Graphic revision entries
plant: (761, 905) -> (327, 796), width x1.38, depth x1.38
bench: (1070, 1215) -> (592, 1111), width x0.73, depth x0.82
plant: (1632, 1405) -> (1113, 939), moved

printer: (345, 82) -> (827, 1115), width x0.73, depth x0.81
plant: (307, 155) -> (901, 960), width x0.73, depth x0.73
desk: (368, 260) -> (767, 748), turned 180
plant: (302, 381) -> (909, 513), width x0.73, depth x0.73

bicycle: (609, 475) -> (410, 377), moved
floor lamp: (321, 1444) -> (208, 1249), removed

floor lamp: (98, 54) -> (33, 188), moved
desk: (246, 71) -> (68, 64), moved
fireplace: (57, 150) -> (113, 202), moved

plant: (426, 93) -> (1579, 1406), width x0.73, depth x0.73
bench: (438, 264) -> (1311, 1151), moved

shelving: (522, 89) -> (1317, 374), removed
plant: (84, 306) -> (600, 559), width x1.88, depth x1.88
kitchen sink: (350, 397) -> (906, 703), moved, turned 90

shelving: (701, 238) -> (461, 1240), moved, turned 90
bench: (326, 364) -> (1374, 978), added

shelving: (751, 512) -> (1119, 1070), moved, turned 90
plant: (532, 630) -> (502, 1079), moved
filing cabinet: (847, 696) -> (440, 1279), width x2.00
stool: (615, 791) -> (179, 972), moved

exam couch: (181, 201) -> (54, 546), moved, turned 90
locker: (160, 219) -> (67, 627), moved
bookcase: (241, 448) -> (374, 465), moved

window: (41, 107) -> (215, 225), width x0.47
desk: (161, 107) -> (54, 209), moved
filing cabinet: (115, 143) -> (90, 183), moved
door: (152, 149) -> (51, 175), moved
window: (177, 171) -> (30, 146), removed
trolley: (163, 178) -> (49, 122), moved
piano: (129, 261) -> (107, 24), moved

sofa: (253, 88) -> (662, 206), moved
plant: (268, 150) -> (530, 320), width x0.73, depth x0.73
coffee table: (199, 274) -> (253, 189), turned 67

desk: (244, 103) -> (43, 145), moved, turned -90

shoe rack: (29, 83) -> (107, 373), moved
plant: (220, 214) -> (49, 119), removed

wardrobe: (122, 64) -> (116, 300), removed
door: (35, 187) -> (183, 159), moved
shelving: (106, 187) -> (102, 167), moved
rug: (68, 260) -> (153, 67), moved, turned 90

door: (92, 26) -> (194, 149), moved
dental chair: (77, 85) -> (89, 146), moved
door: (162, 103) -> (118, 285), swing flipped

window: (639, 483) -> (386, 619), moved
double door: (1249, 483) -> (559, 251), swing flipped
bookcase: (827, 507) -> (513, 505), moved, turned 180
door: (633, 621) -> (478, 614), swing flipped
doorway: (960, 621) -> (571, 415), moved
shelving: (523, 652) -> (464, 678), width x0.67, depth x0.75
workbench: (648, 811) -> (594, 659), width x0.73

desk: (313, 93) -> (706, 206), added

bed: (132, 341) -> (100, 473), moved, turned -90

Task objective: Set every record down again exactly as written.

The completed task:
plant: (761, 905) -> (327, 796), width x1.38, depth x1.38
bench: (1070, 1215) -> (592, 1111), width x0.73, depth x0.82
plant: (1632, 1405) -> (1113, 939), moved

printer: (345, 82) -> (827, 1115), width x0.73, depth x0.81
plant: (307, 155) -> (901, 960), width x0.73, depth x0.73
desk: (368, 260) -> (767, 748), turned 180
plant: (302, 381) -> (909, 513), width x0.73, depth x0.73

bicycle: (609, 475) -> (410, 377), moved
floor lamp: (321, 1444) -> (208, 1249), removed

floor lamp: (98, 54) -> (33, 188), moved
desk: (246, 71) -> (68, 64), moved
fireplace: (57, 150) -> (113, 202), moved

plant: (426, 93) -> (1579, 1406), width x0.73, depth x0.73
bench: (438, 264) -> (1311, 1151), moved

shelving: (522, 89) -> (1317, 374), removed
plant: (84, 306) -> (600, 559), width x1.88, depth x1.88
kitchen sink: (350, 397) -> (906, 703), moved, turned 90

shelving: (701, 238) -> (461, 1240), moved, turned 90
bench: (326, 364) -> (1374, 978), added

shelving: (751, 512) -> (1119, 1070), moved, turned 90
plant: (532, 630) -> (502, 1079), moved
filing cabinet: (847, 696) -> (440, 1279), width x2.00
stool: (615, 791) -> (179, 972), moved

exam couch: (181, 201) -> (54, 546), moved, turned 90
locker: (160, 219) -> (67, 627), moved
bookcase: (241, 448) -> (374, 465), moved

window: (41, 107) -> (215, 225), width x0.47
desk: (161, 107) -> (54, 209), moved
filing cabinet: (115, 143) -> (90, 183), moved
door: (152, 149) -> (51, 175), moved
window: (177, 171) -> (30, 146), removed
trolley: (163, 178) -> (49, 122), moved
piano: (129, 261) -> (107, 24), moved

sofa: (253, 88) -> (662, 206), moved
plant: (268, 150) -> (530, 320), width x0.73, depth x0.73
coffee table: (199, 274) -> (253, 189), turned 67

desk: (244, 103) -> (43, 145), moved, turned -90

shoe rack: (29, 83) -> (107, 373), moved
plant: (220, 214) -> (49, 119), removed

wardrobe: (122, 64) -> (116, 300), removed
door: (35, 187) -> (183, 159), moved
shelving: (106, 187) -> (102, 167), moved
rug: (68, 260) -> (153, 67), moved, turned 90

door: (92, 26) -> (194, 149), moved
dental chair: (77, 85) -> (89, 146), moved
door: (162, 103) -> (118, 285), swing flipped

window: (639, 483) -> (386, 619), moved
double door: (1249, 483) -> (559, 251), swing flipped
bookcase: (827, 507) -> (513, 505), moved, turned 180
door: (633, 621) -> (478, 614), swing flipped
doorway: (960, 621) -> (571, 415), moved
shelving: (523, 652) -> (464, 678), width x0.67, depth x0.75
workbench: (648, 811) -> (594, 659), width x0.73

desk: (313, 93) -> (706, 206), added

bed: (132, 341) -> (100, 473), moved, turned -90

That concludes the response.